### WHAT IS NEEDED
Print the records below exactly, omitting all pictures.

### INFORMATION SUPPLIED
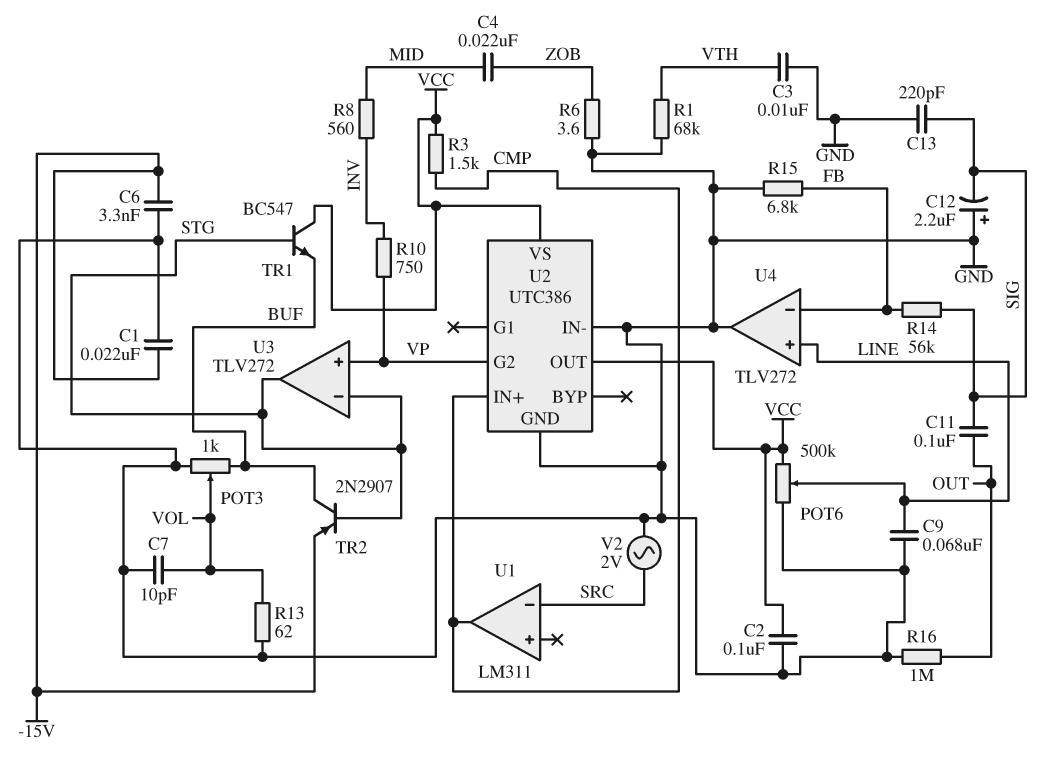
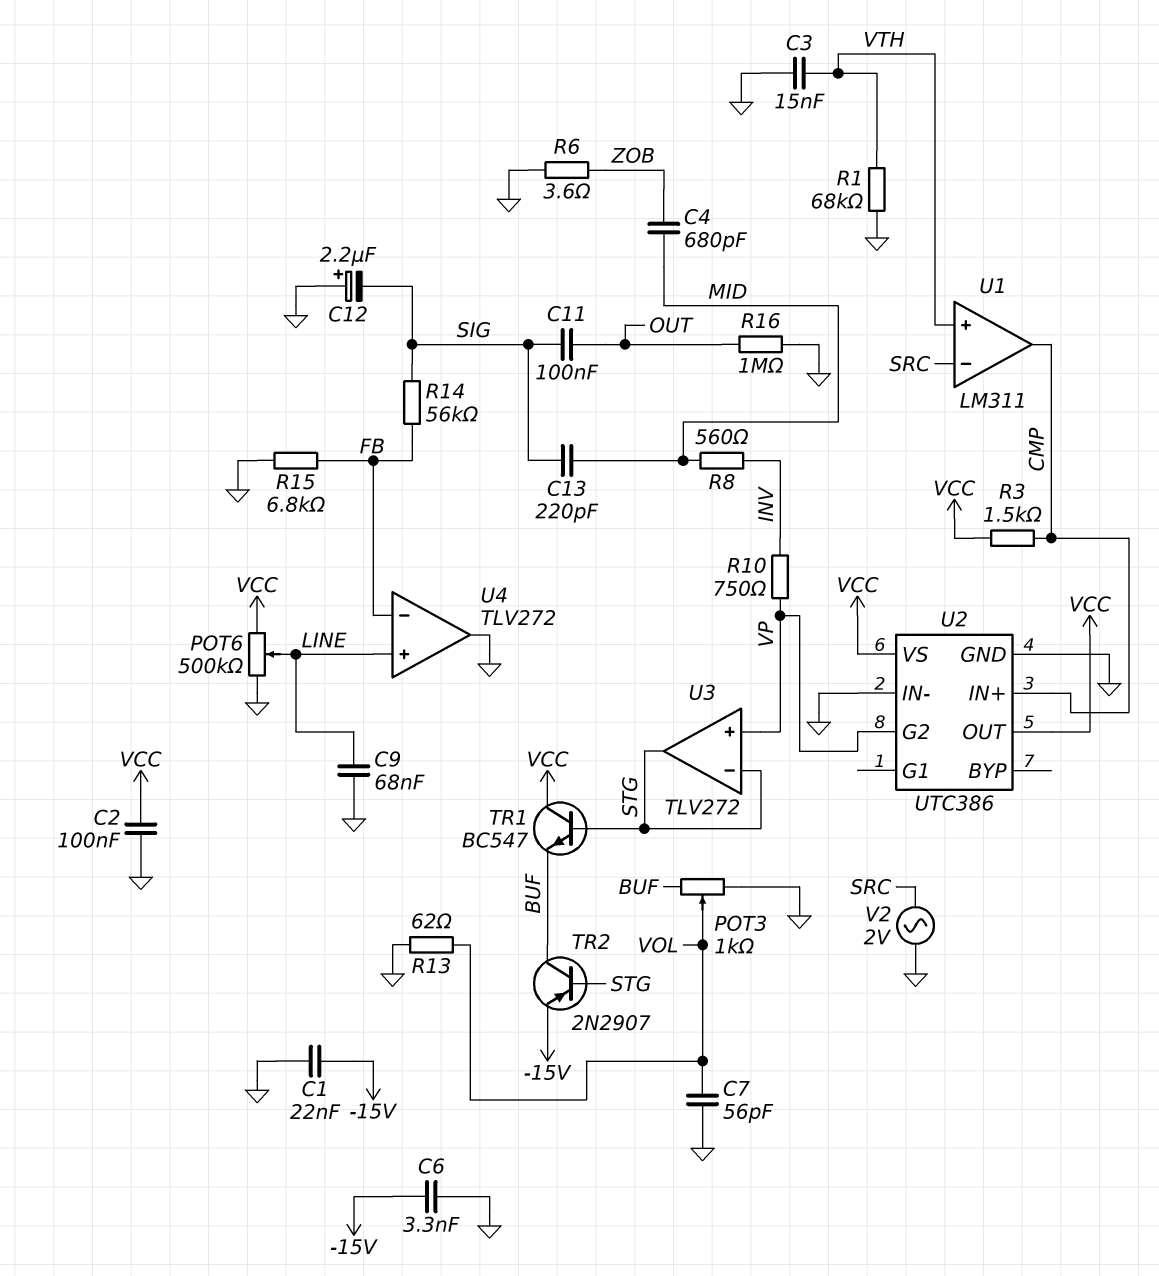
C3: 10nF (GND, VTH) -> 15nF (GND, VTH)
C4: 22nF (MID, ZOB) -> 680pF (MID, ZOB)
C7: 10pF (GND, VOL) -> 56pF (GND, VOL)
C13: 220pF (GND, SIG) -> 220pF (MID, SIG)
U1 pin in+: none -> VTH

### ANSWER SECTION
C3: 10nF (GND, VTH) -> 15nF (GND, VTH)
C4: 22nF (MID, ZOB) -> 680pF (MID, ZOB)
C7: 10pF (GND, VOL) -> 56pF (GND, VOL)
C13: 220pF (GND, SIG) -> 220pF (MID, SIG)
U1 pin in+: none -> VTH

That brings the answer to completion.